====== Excerpted records ======

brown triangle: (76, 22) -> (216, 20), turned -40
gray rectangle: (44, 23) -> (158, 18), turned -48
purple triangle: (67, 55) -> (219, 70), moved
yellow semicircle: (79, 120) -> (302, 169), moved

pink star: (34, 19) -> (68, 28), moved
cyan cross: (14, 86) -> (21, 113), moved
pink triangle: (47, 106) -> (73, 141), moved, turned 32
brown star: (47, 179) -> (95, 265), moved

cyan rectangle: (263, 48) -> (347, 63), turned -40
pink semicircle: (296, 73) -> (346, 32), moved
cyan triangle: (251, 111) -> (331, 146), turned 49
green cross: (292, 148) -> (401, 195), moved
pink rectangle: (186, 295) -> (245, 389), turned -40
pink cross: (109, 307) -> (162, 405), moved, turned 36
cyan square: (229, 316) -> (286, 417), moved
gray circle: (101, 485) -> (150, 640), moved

======
====== Excerpted records ======

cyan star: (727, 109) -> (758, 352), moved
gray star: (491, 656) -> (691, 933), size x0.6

======

Filter the entries down to the lines holding the string "gray". Copy each of those lines.

Answer box
gray rectangle: (44, 23) -> (158, 18), turned -48
gray circle: (101, 485) -> (150, 640), moved
gray star: (491, 656) -> (691, 933), size x0.6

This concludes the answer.